• **Activity**:
Wherever "left" turns up in the entries, copy out the line that holds it.

Records from a collection
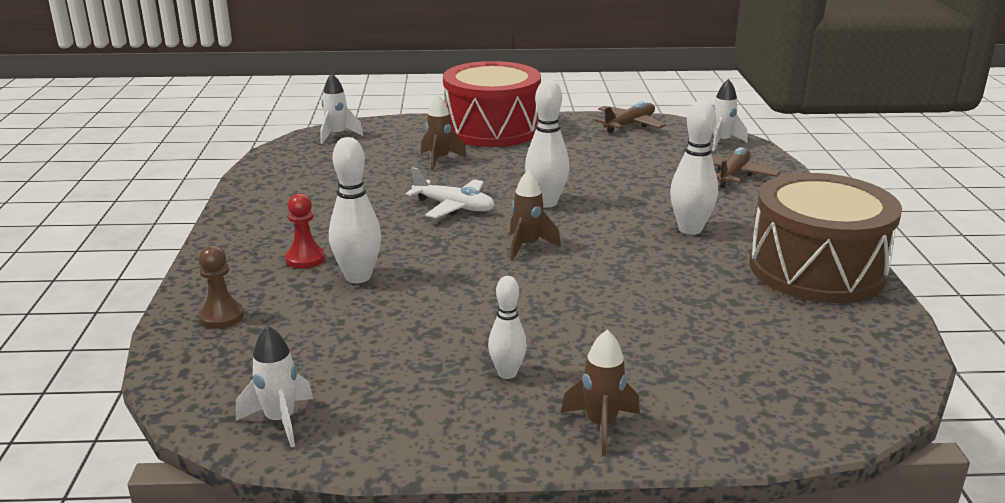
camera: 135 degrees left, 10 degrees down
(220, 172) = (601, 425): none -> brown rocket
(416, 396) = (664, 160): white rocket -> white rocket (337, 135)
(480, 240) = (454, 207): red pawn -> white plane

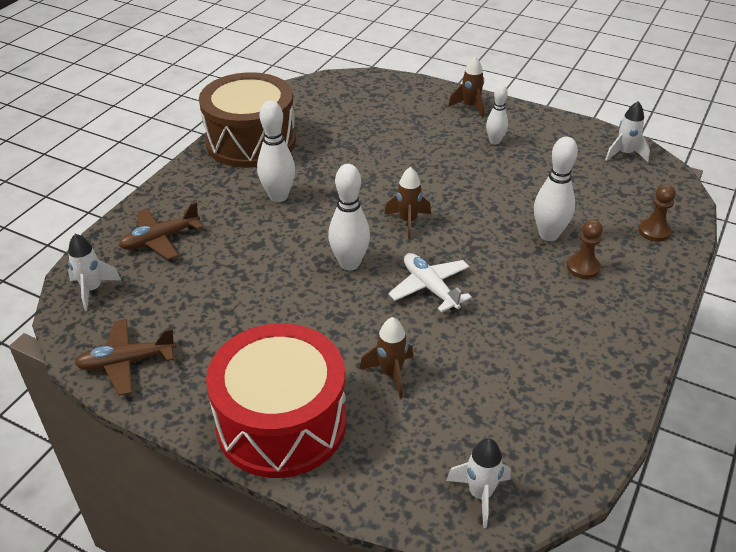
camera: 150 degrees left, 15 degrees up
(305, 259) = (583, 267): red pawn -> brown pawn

--

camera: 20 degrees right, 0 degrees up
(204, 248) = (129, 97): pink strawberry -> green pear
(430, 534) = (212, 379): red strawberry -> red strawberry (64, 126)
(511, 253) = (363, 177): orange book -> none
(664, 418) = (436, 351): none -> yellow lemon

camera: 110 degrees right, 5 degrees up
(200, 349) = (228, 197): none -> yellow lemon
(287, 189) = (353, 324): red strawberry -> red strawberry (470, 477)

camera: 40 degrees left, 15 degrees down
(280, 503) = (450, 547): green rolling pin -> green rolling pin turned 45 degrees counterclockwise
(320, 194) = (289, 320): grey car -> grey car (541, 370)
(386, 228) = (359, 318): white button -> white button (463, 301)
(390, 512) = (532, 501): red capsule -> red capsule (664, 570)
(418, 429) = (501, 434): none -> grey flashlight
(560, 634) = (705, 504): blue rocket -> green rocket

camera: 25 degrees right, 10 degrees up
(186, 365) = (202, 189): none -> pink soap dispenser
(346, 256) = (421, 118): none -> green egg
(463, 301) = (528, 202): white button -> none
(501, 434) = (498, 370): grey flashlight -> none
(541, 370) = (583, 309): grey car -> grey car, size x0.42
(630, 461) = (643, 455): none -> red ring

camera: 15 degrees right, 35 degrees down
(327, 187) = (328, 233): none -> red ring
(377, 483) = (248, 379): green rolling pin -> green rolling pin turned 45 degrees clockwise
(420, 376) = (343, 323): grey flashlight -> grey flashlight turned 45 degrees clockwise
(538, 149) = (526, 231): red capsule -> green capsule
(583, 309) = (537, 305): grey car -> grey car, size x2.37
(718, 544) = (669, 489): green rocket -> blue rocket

* * *

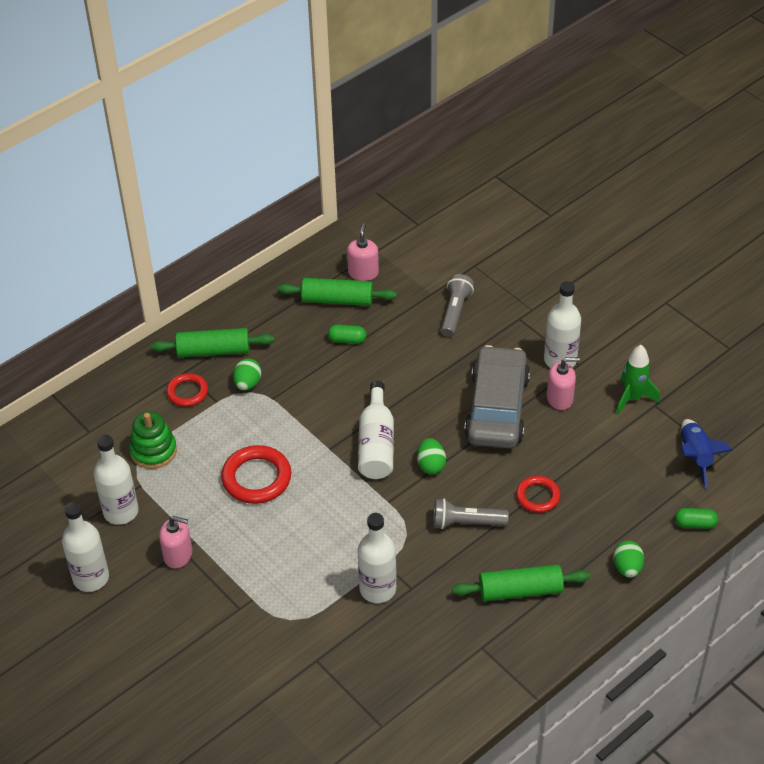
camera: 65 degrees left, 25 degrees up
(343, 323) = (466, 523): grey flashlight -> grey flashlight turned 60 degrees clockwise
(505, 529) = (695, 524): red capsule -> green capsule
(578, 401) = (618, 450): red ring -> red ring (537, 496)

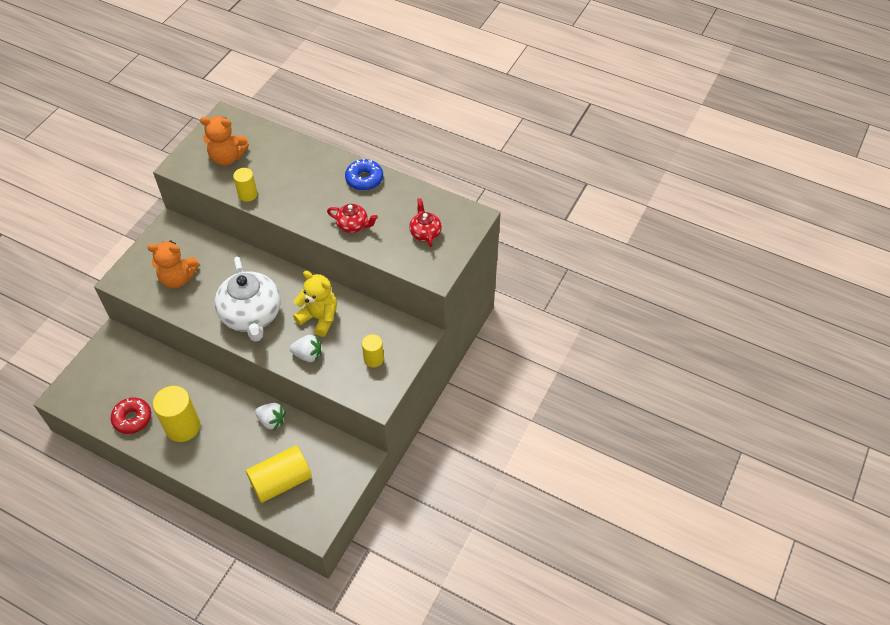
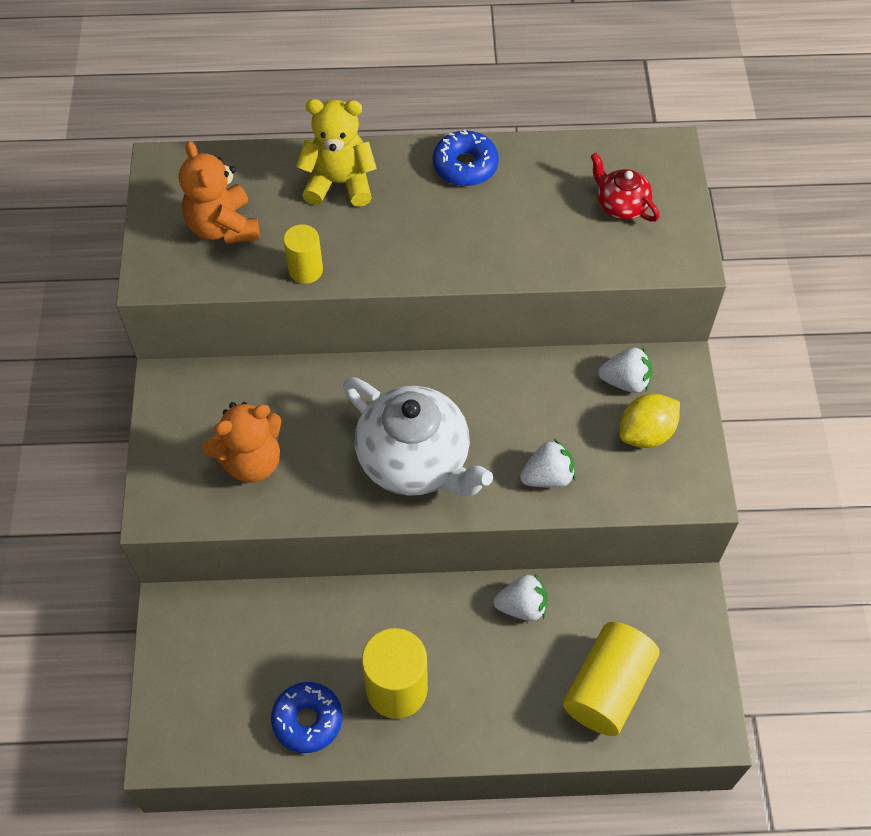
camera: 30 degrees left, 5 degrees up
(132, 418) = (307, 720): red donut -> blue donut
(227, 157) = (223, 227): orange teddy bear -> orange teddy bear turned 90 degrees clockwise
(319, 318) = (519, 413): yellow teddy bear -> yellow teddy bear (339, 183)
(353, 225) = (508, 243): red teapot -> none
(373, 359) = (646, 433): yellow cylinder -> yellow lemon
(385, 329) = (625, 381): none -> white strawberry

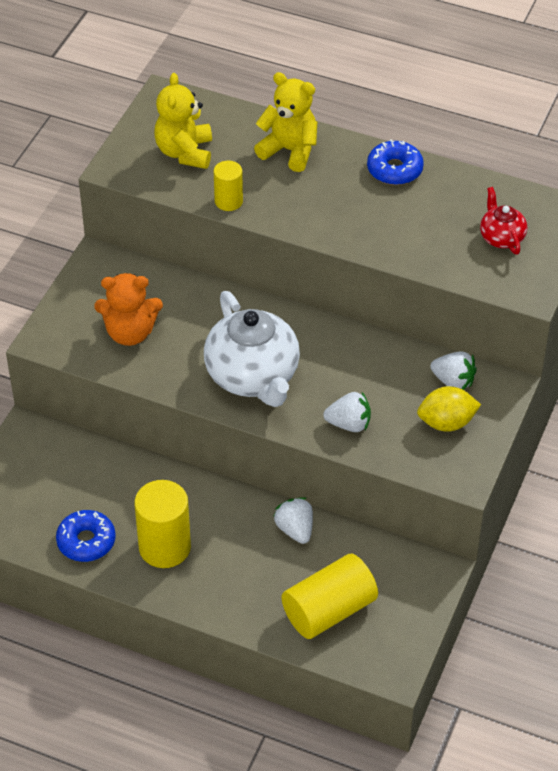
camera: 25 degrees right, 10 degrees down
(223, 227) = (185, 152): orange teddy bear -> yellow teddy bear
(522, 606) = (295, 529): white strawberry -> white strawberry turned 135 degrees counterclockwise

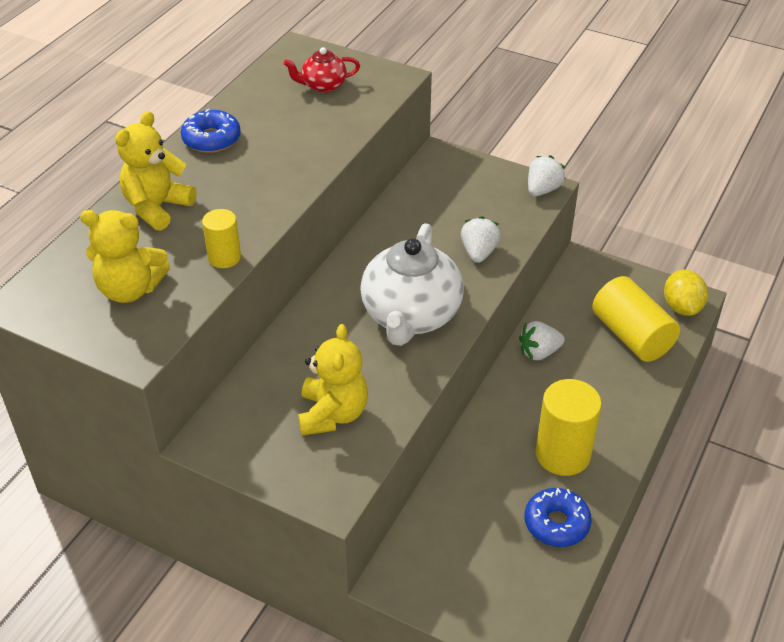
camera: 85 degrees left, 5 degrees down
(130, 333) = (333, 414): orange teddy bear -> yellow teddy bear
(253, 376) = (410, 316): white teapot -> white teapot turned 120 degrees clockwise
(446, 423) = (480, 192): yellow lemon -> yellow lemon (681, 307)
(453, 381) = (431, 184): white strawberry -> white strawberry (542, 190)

• **Solution**:
camera: 135 degrees left, 10 degrees down
camera: 150 degrees left, 15 degrees up
camera: 40 degrees left, 15 degrees down
camera: 65 degrees left, 25 degrees up
camera: 30 degrees left, 5 degrees up
camera: 85 degrees left, 5 degrees down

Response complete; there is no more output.